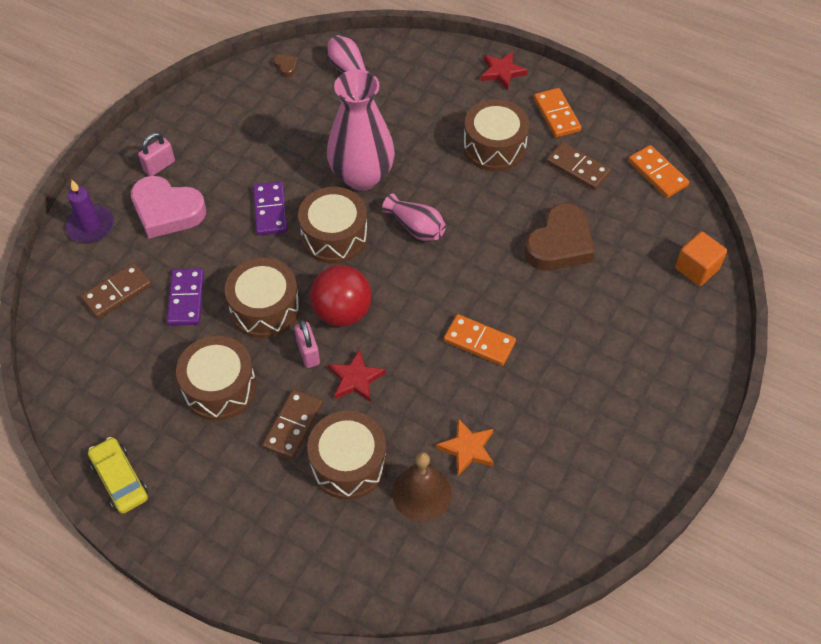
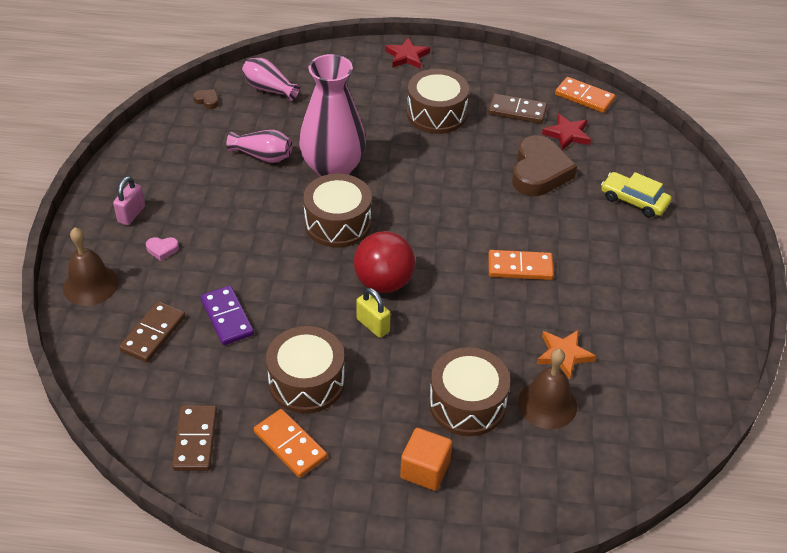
camera: 25 degrees left, 10 degrees down
purple candle [65,180,114,243] -> brown bell [63,227,118,306]
yellow car [88,437,148,514] -> yellow car moved to [601,172,672,218]
pink heart [131,176,206,238] -> pink heart [146,237,179,261], size x0.40
brown drum [225,258,300,338] -> none
purple domino [253,182,287,235] -> none
brown domino [262,389,323,459] -> brown domino moved to [172,405,217,471]
pink padlock [294,320,320,368] -> yellow padlock [356,288,391,338]
red star [328,349,386,402] -> red star moved to [542,114,591,150]
pink vase [382,193,446,241] -> pink vase moved to [227,130,292,163]
orange domino [534,88,582,138] -> orange domino moved to [254,409,327,478]
orange cube [675,231,727,286] -> orange cube moved to [400,428,452,491]

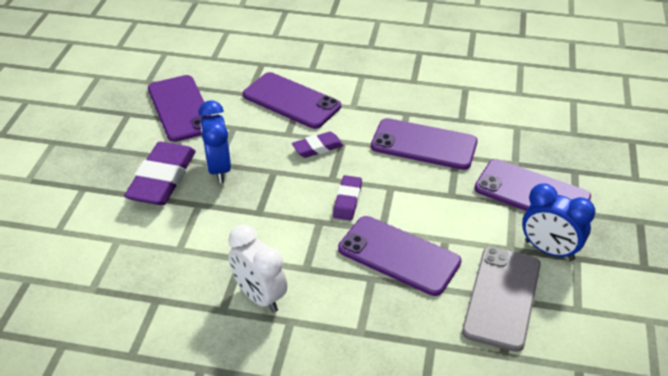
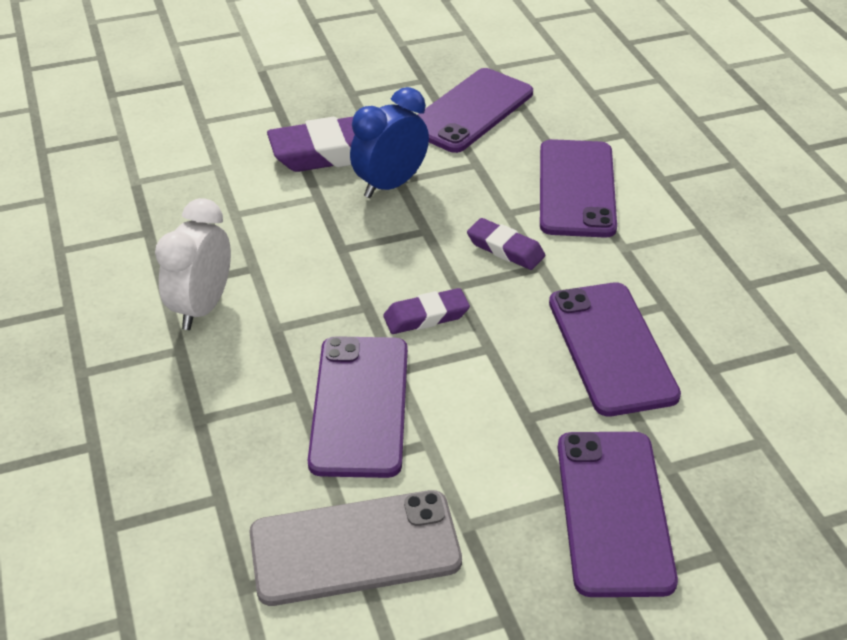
camera: 60 degrees right, 0 degrees up
blue clock [522,183,596,261] -> none

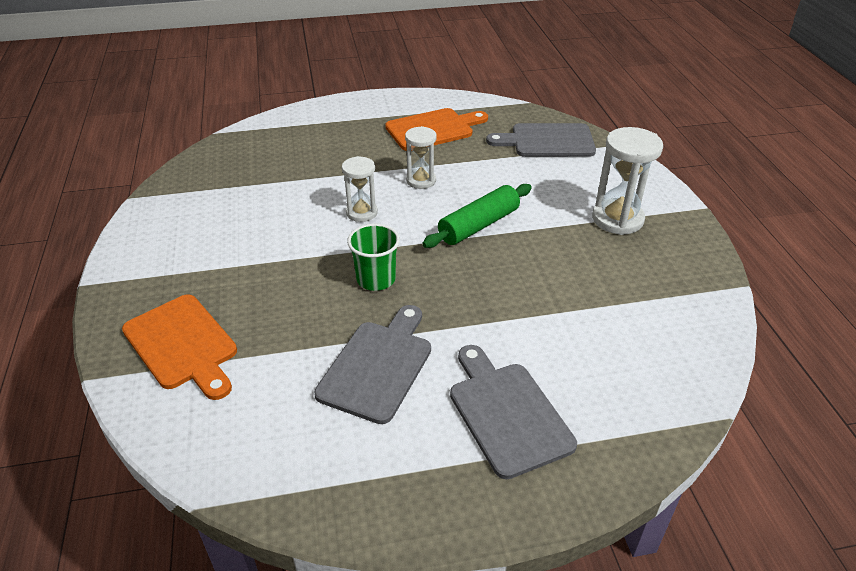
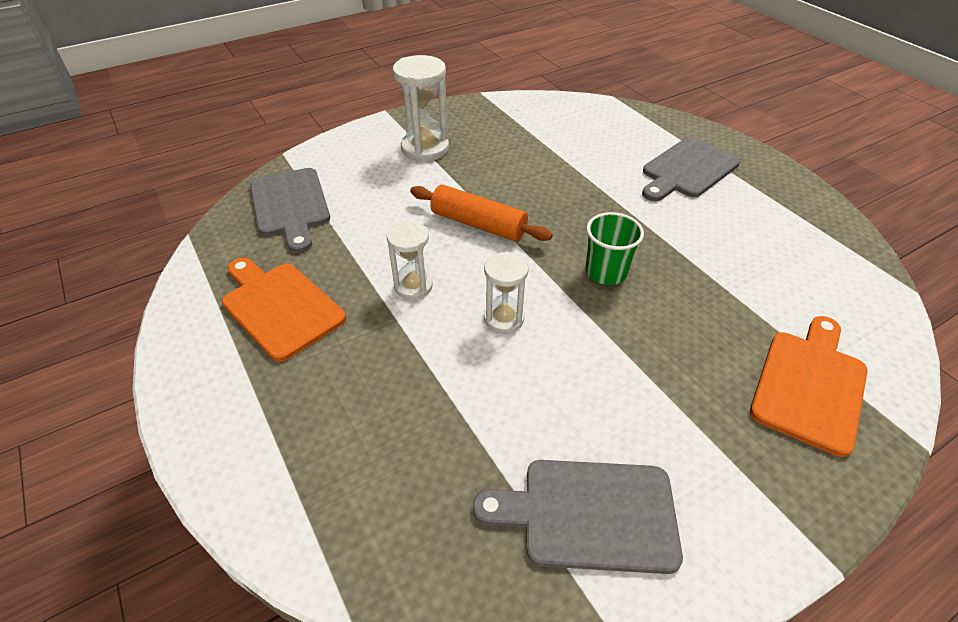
camera: 110 degrees left, 5 degrees up
grey cutting board [314,305,431,424] -> grey cutting board moved to [473,460,683,574]
green rolling pin [422,184,532,248] -> orange rolling pin [410,185,553,241]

------------------------------

Exercise directions -> Give back exactly the lines beginning at the one with "camera: 110 degrees left, 5 degrees up" and ending at the final line of the material; both boundary lines belong in it.

Answer to this task ->
camera: 110 degrees left, 5 degrees up
grey cutting board [314,305,431,424] -> grey cutting board moved to [473,460,683,574]
green rolling pin [422,184,532,248] -> orange rolling pin [410,185,553,241]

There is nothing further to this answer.